--- YOUR INSTRUCTIONS ---
Starting at the line that contains "brown watering can [252,79,321,195]", write out each line through the end of the data below, exactly as it stands. Skip any pictures.

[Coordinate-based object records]

============================================================

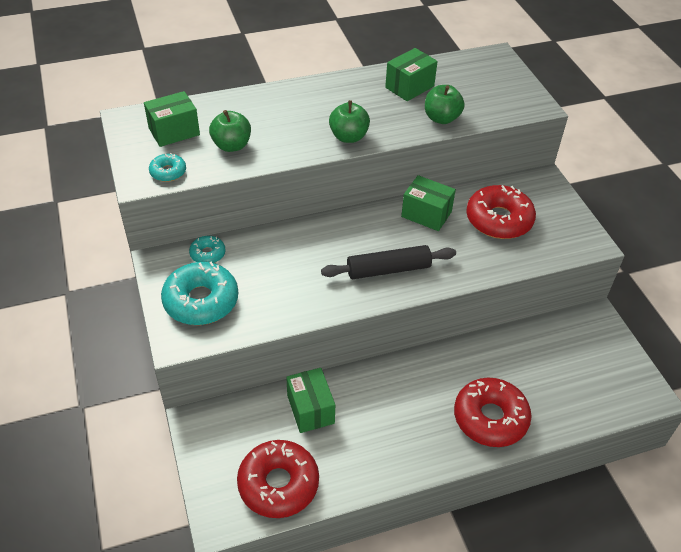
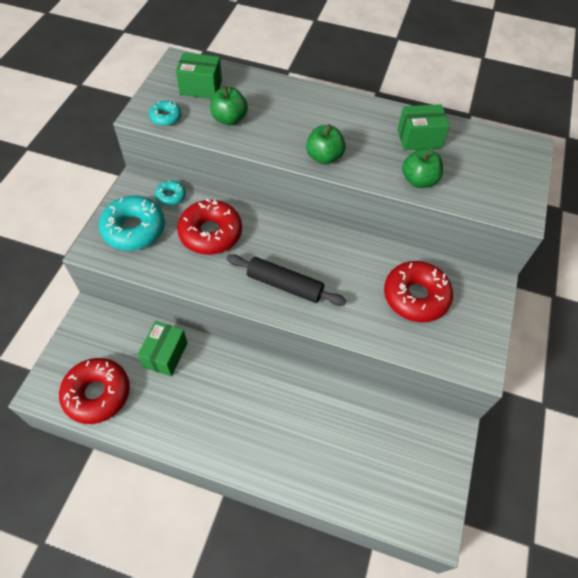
camera: 35 degrees right, 10 degrees up
green box [401,175,456,231] -> none
red donut [454,378,532,447] -> red donut moved to [177,199,242,255]

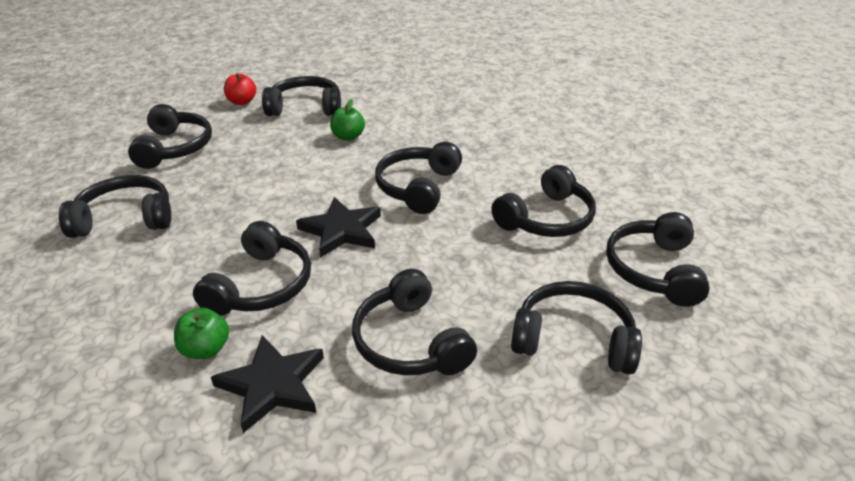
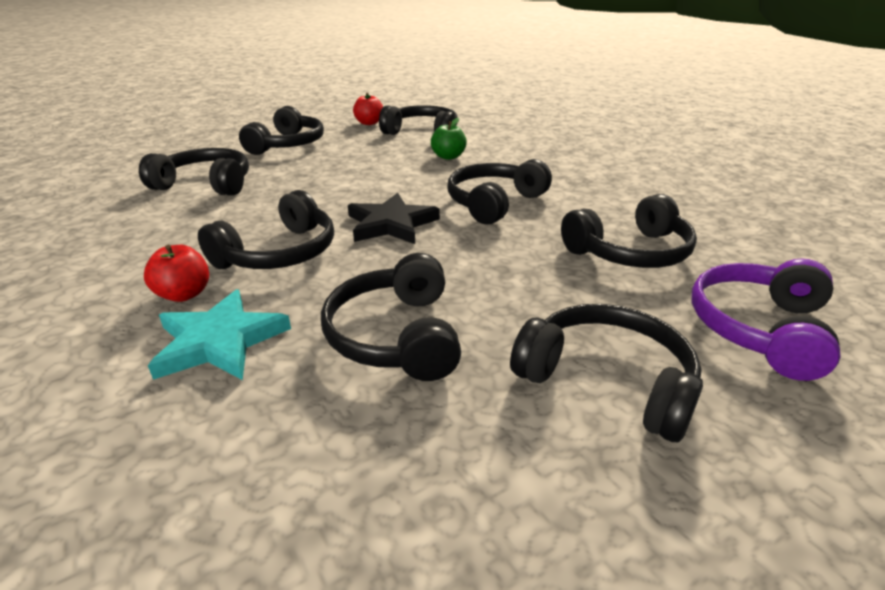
camera: 20 degrees right, 5 degrees down
green apple [174,307,229,359] -> red apple [144,245,209,302]
black star [211,335,324,433] -> turquoise star [148,289,291,380]
black headphones [606,212,710,307] -> purple headphones [692,258,841,381]

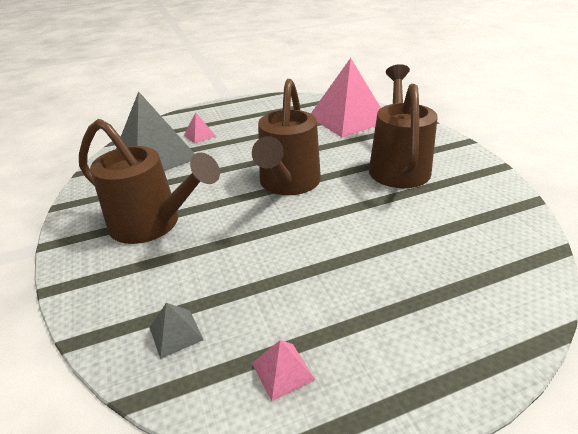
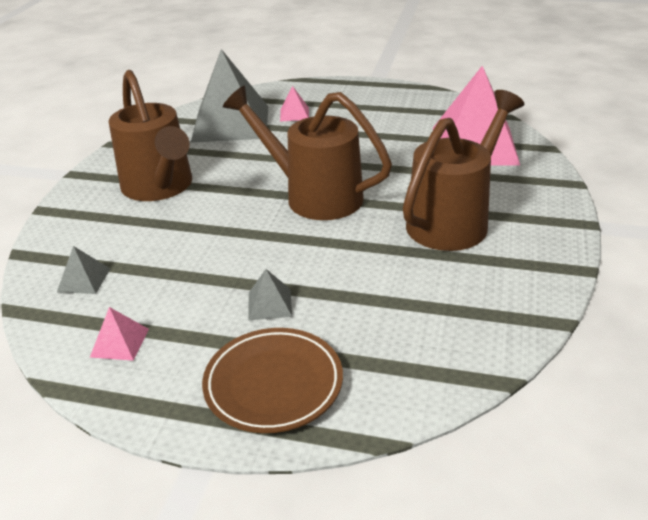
camera: 35 degrees right, 0 degrees up
brown watering can [252,79,321,195] -> brown watering can turned 75 degrees clockwise [223,86,392,220]
none -> brown plate [202,328,343,433]
none -> grey pyramid [249,269,292,320]

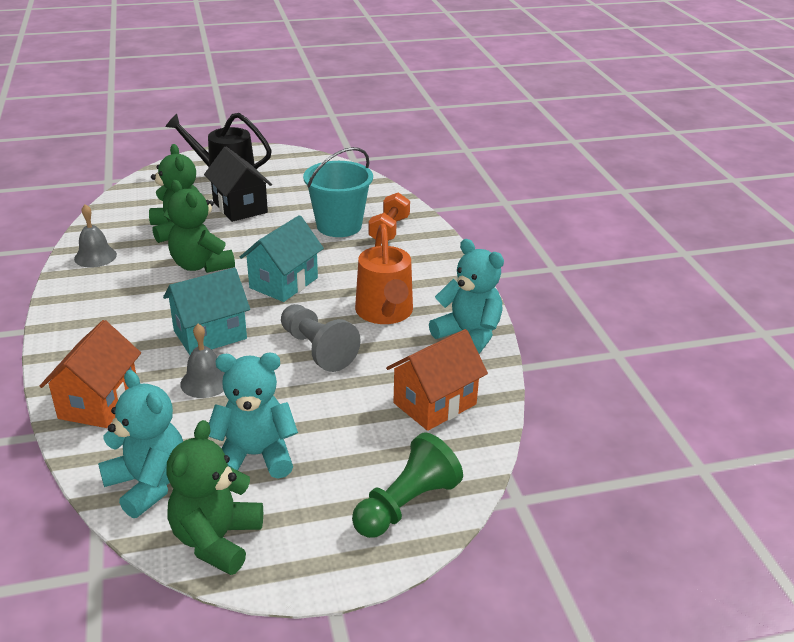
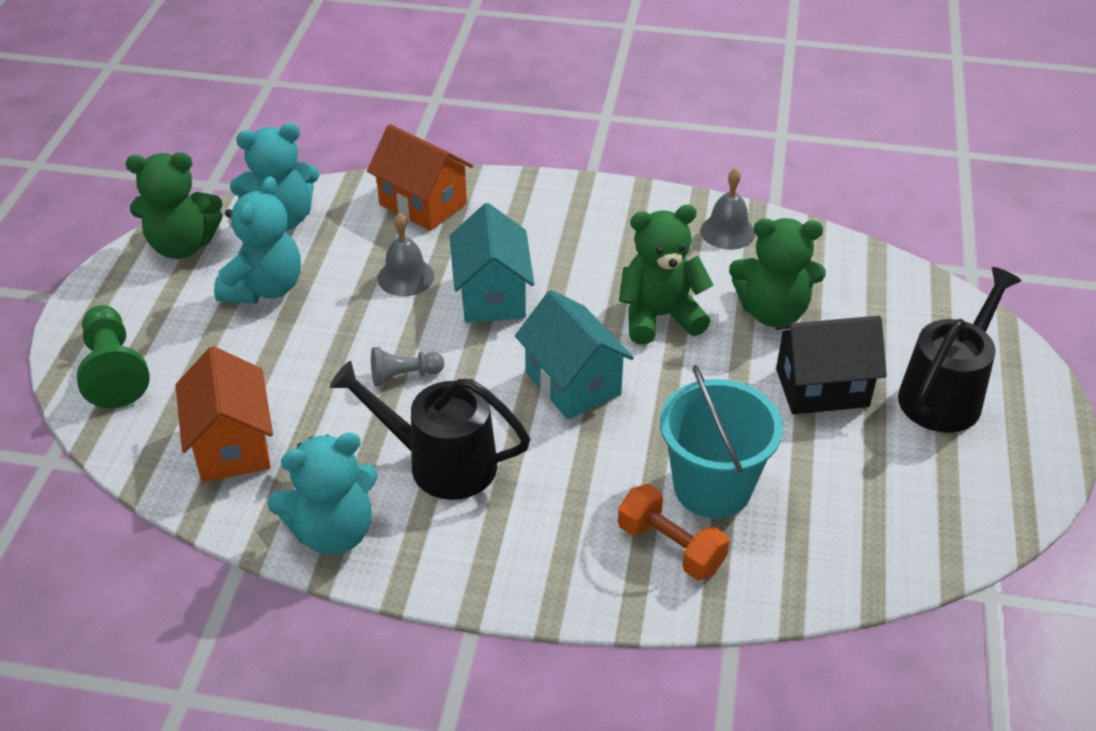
camera: 115 degrees right, 10 degrees up
green teddy bear [167,420,263,575] -> green teddy bear turned 135 degrees clockwise [126,152,222,259]
grey pawn [281,304,361,372] -> grey pawn [371,347,444,386], size x0.58
orange watering can [355,224,413,324] -> black watering can [330,361,530,500]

============================================================

--- SOLUTION FOR THIS TASK ---
brown watering can [252,79,321,195] -> brown watering can turned 75 degrees clockwise [223,86,392,220]
none -> brown plate [202,328,343,433]
none -> grey pyramid [249,269,292,320]

camera: 115 degrees right, 10 degrees up
green teddy bear [167,420,263,575] -> green teddy bear turned 135 degrees clockwise [126,152,222,259]
grey pawn [281,304,361,372] -> grey pawn [371,347,444,386], size x0.58
orange watering can [355,224,413,324] -> black watering can [330,361,530,500]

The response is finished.